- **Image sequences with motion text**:
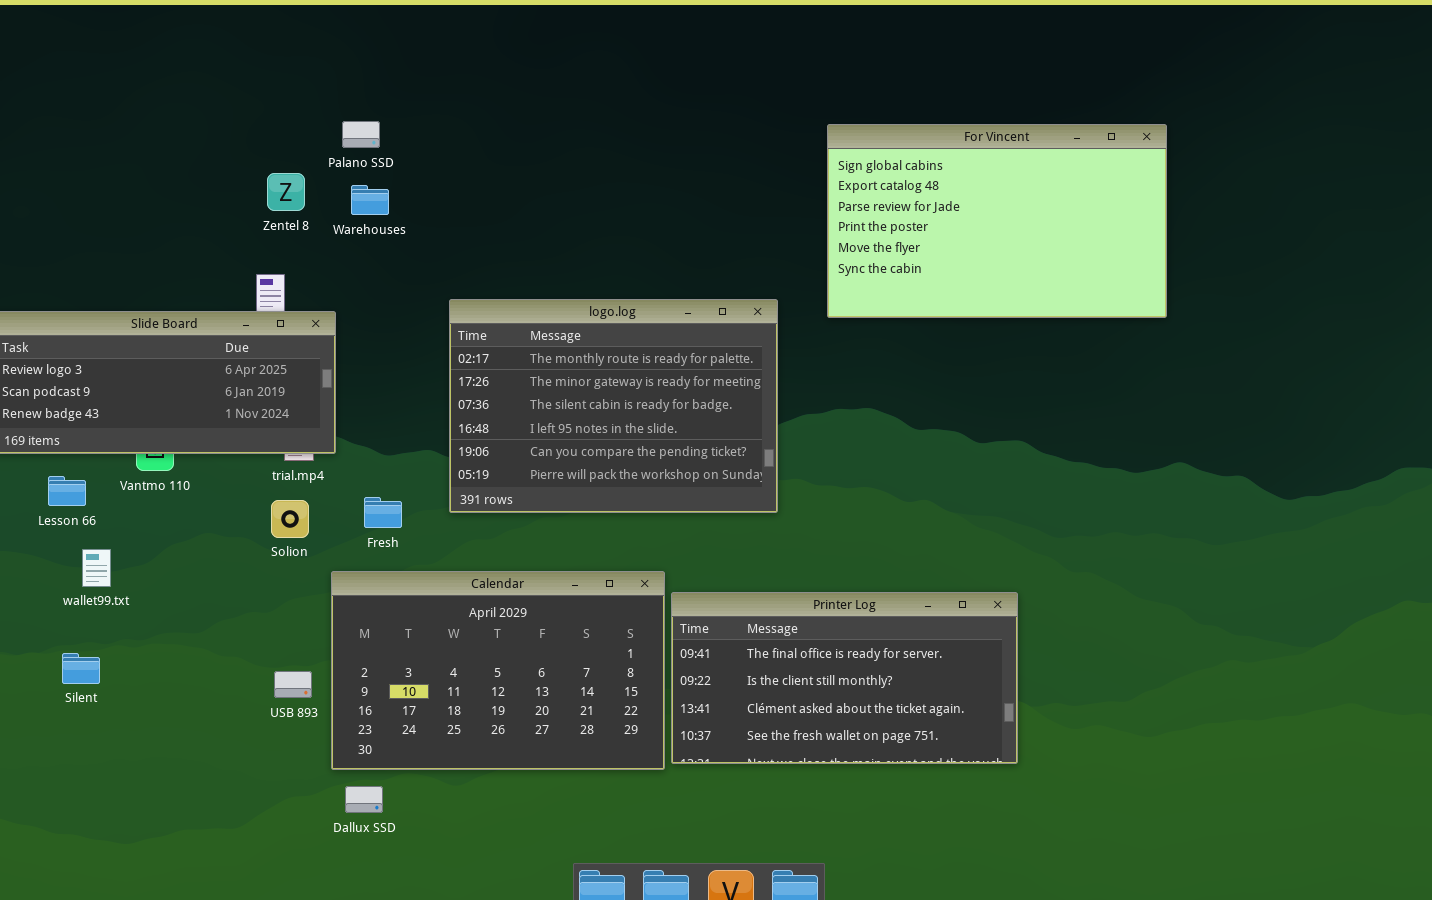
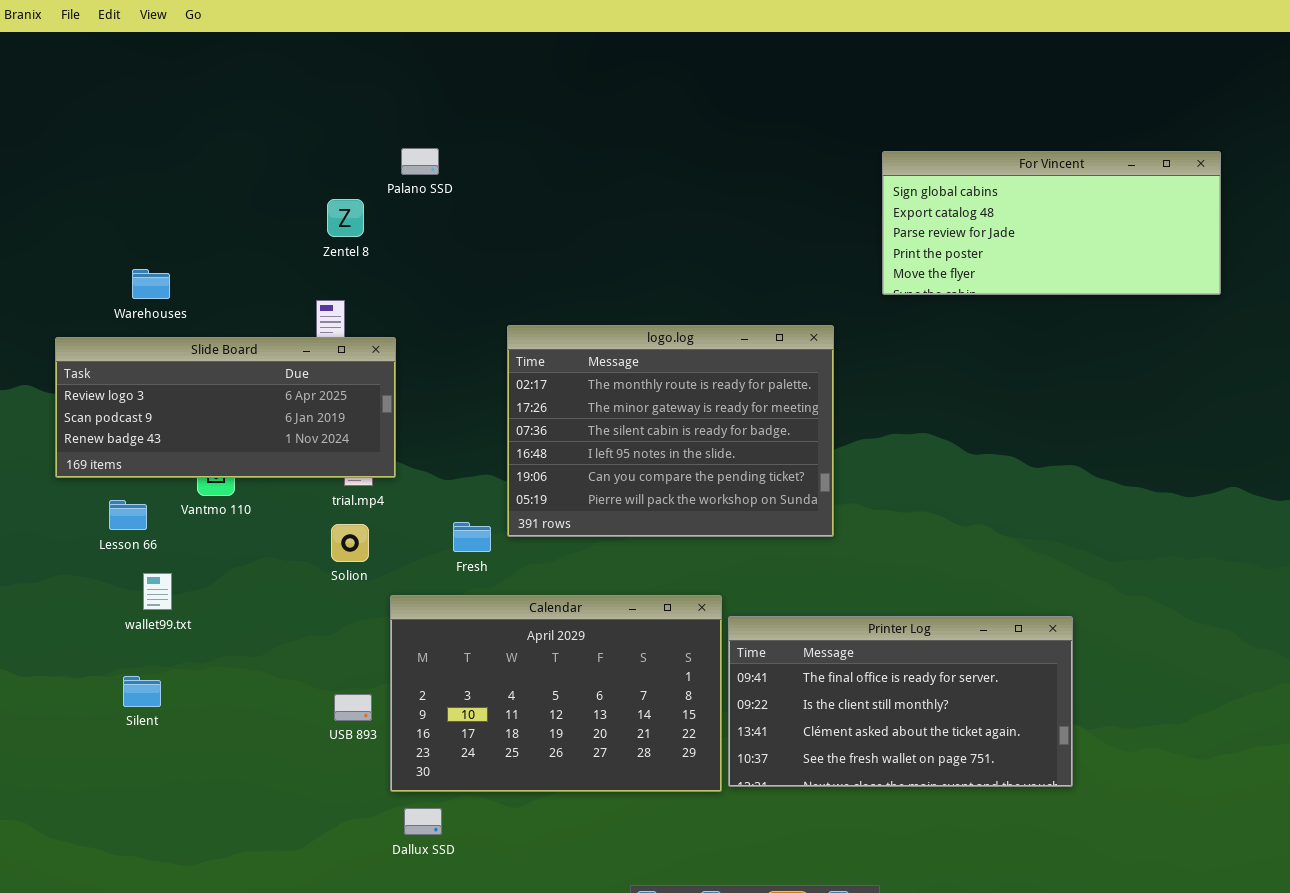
For Vincent: [827,124,1167,318] -> [882,151,1221,295], resized
Warehouses: [351,185,389,215] -> [132,269,170,299], moved
Fresh: [364,497,402,528] -> [453,522,491,552], moved

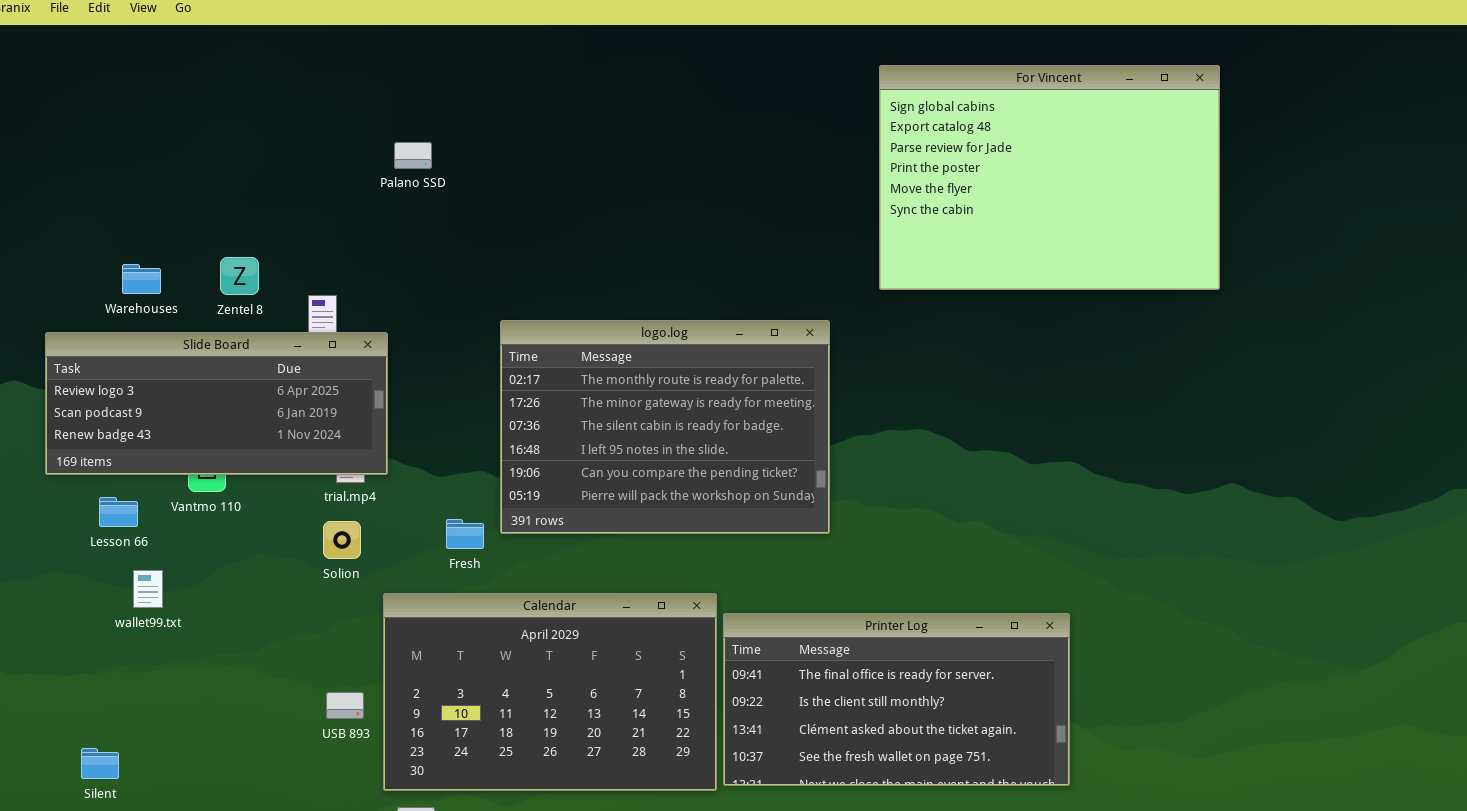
For Vincent: [882,151,1221,295] -> [879,65,1220,290], resized
Zentel 8: [327,199,364,237] -> [220,257,259,295], moved
Silent: [123,676,161,707] -> [81,748,119,779], moved

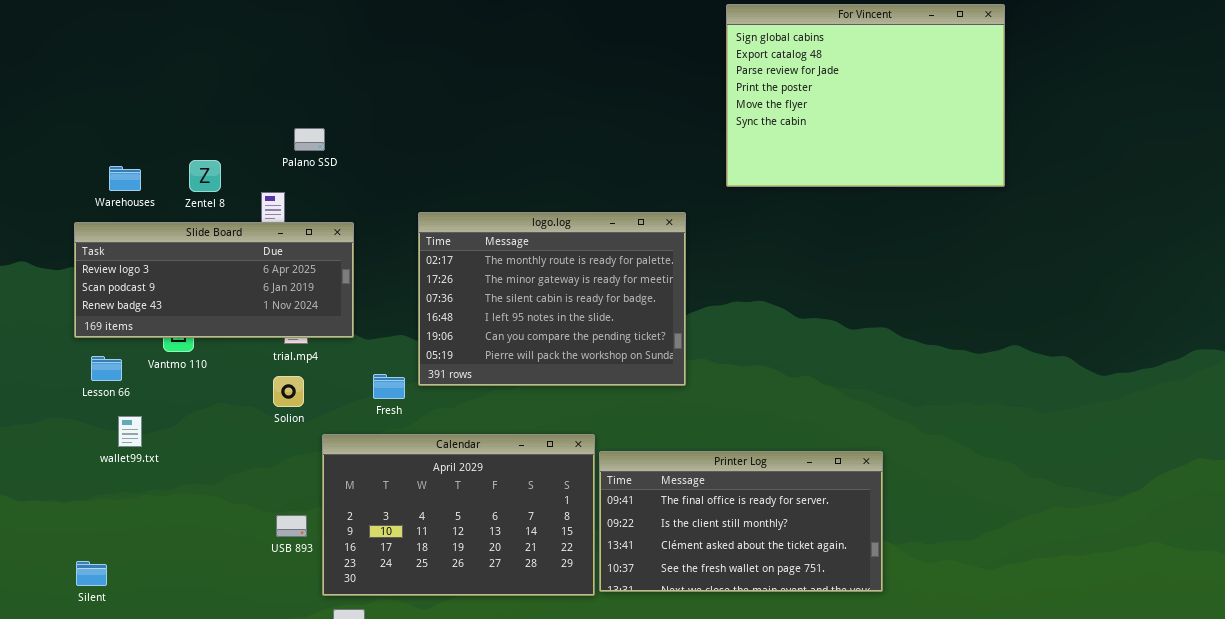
Palano SSD: [394,142,432,169] -> [294,128,325,151], moved
Slide Board: [45,332,388,475] -> [74,222,354,338], moved

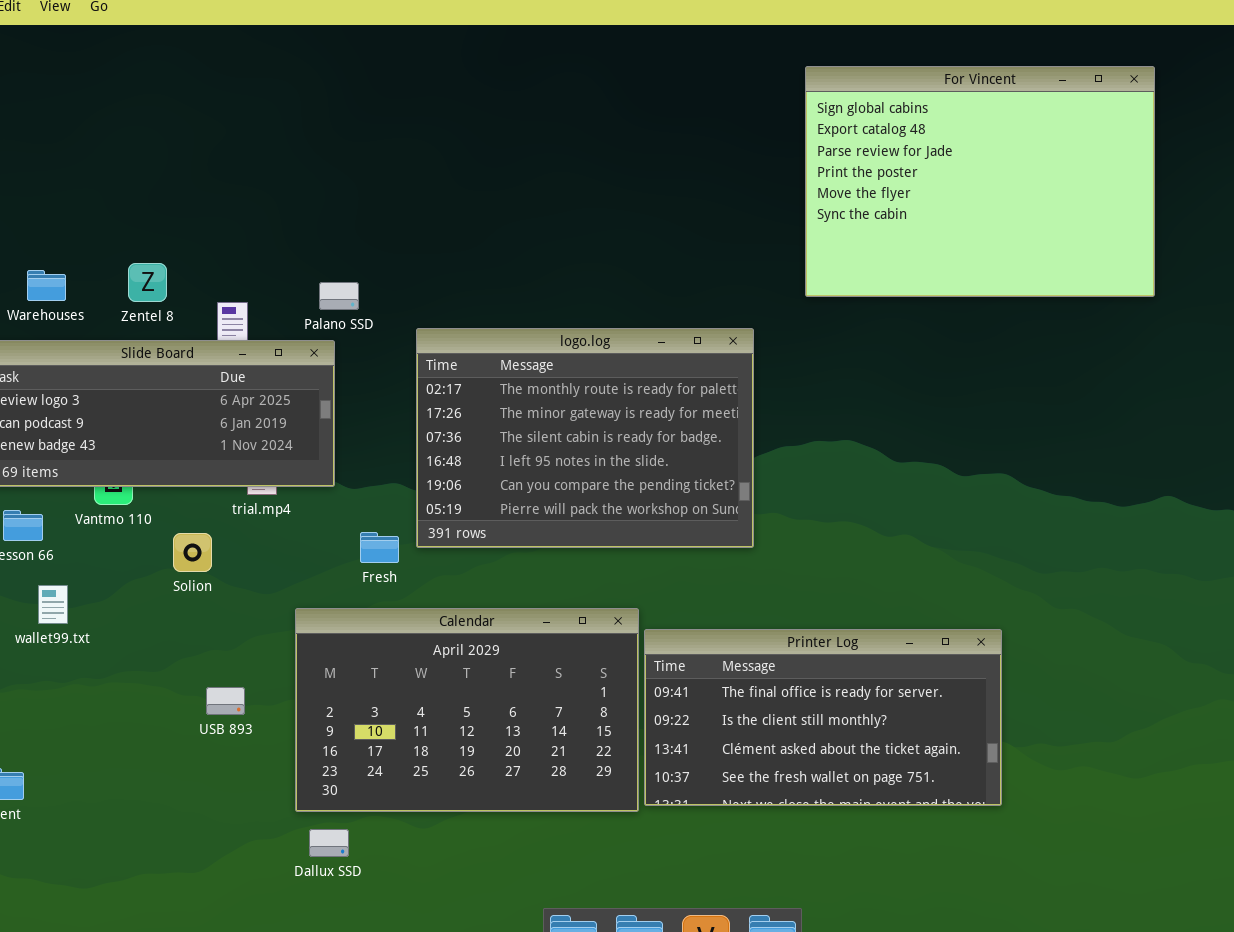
Palano SSD: [294,128,325,151] -> [319,282,359,310], moved
Solion: [273,376,304,407] -> [173,533,212,572], moved
USB 893: [276,515,307,537] -> [206,687,245,715], moved

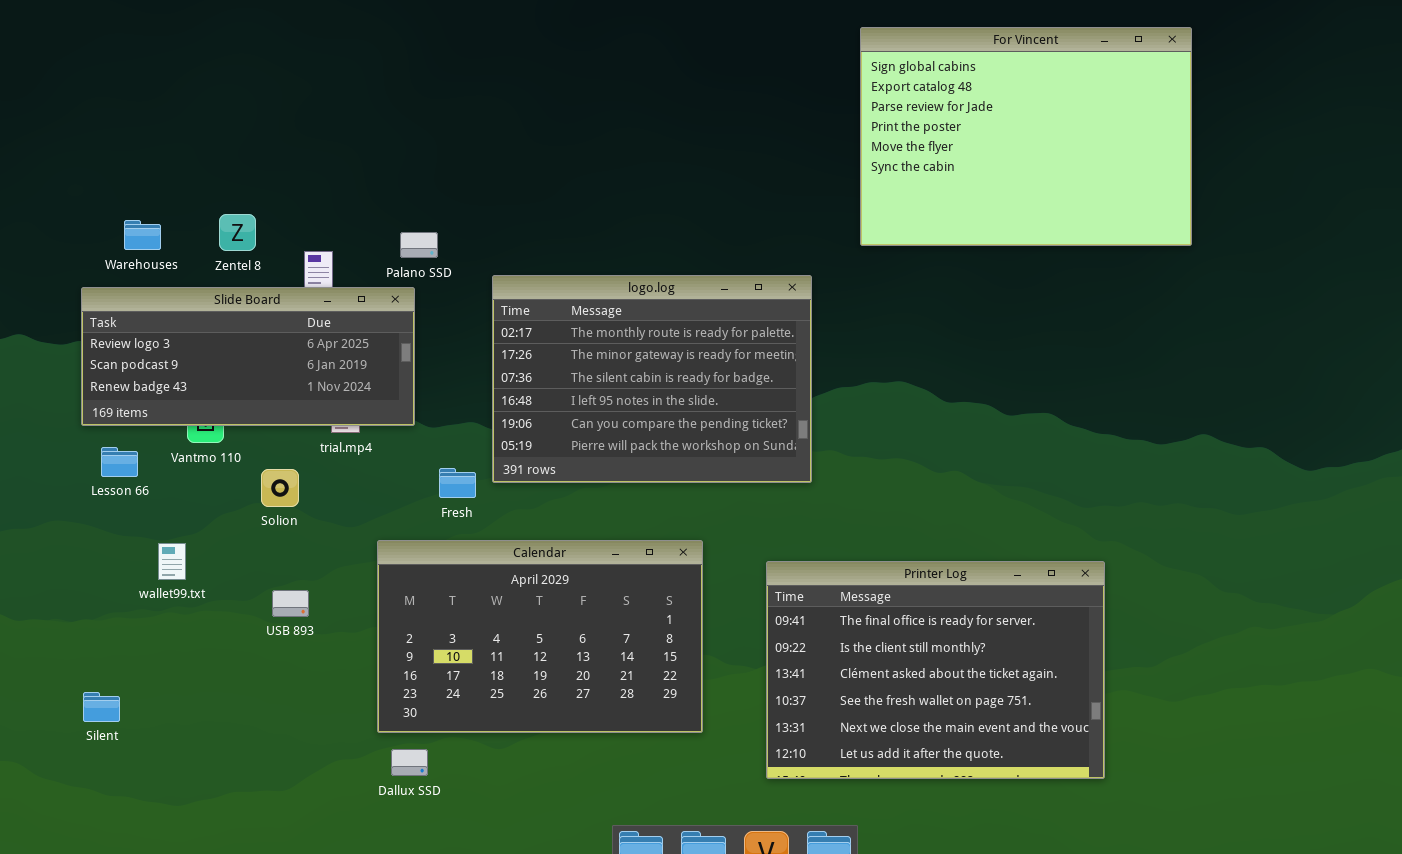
wallet99.txt: [38,585,68,624] -> [158,543,186,580], moved
Printer Log: [644,629,1002,806] -> [766,561,1105,779], moved, resized
USB 893: [206,687,245,715] -> [272,590,309,617], moved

- **Exercise brief**:
Using the data above, copy each line that contains "Vincent".

- **Answer area**:
For Vincent: [827,124,1167,318] -> [882,151,1221,295], resized
For Vincent: [882,151,1221,295] -> [879,65,1220,290], resized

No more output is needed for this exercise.